* [Task details]:
Each line of the material that includes the string "minus" counts once; report the total and nothing further.

-- Records for the exercise follows --

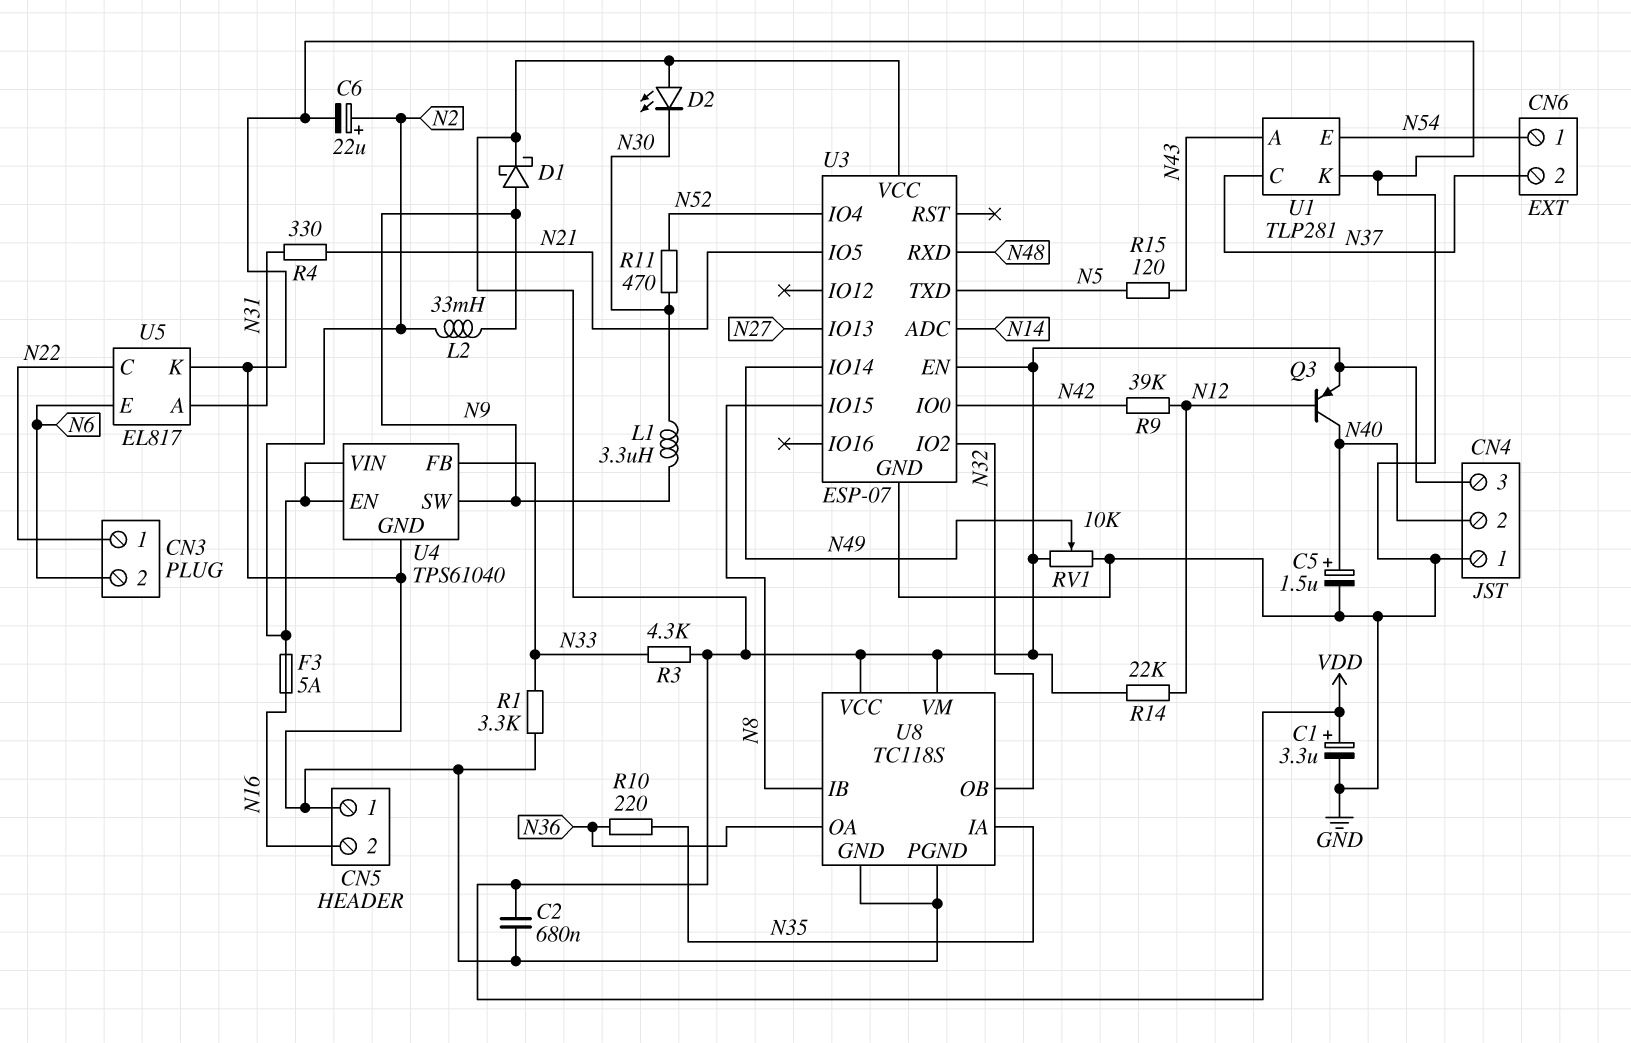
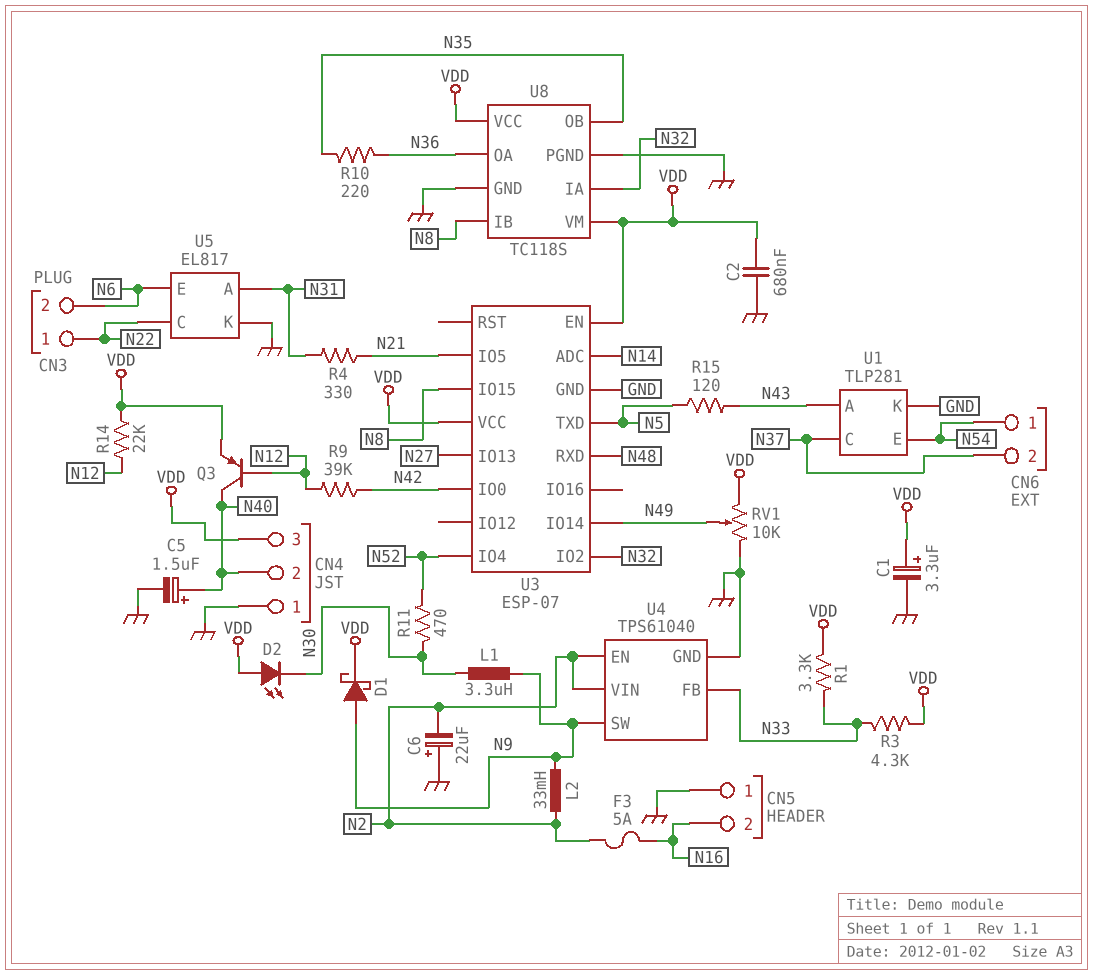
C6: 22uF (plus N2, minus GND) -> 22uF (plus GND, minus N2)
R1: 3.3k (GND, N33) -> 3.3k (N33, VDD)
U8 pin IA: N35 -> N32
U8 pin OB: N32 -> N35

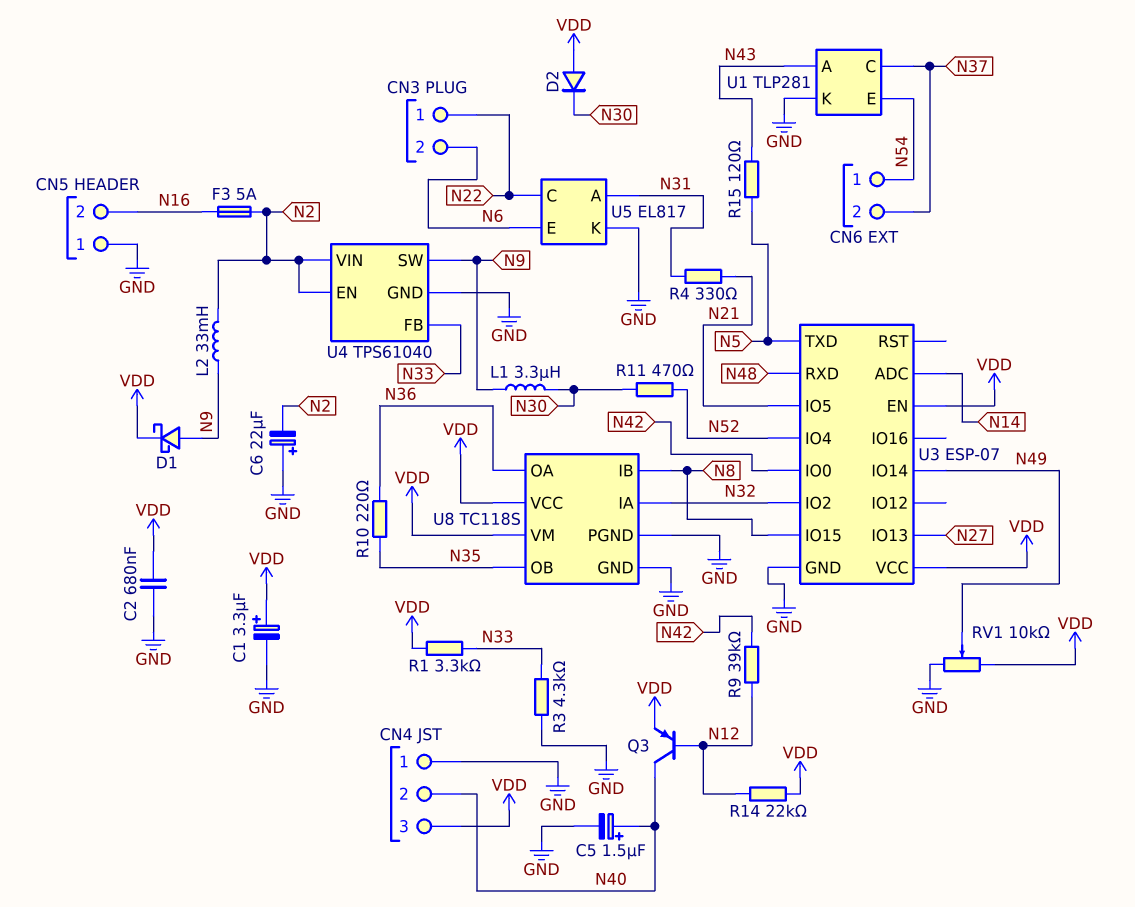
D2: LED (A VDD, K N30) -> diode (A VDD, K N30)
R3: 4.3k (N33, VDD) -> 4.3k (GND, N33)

-- Records for the exercise concluded --
-- Records for the exercise follows --

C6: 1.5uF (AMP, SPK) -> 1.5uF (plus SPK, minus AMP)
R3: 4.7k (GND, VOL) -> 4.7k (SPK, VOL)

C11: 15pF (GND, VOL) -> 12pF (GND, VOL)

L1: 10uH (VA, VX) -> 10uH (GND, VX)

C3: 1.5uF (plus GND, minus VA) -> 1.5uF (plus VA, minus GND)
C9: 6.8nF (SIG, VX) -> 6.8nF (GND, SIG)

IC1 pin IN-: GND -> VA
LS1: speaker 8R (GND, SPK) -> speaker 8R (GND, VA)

-- Records for the exercise concluded --

* [Answer below]:
3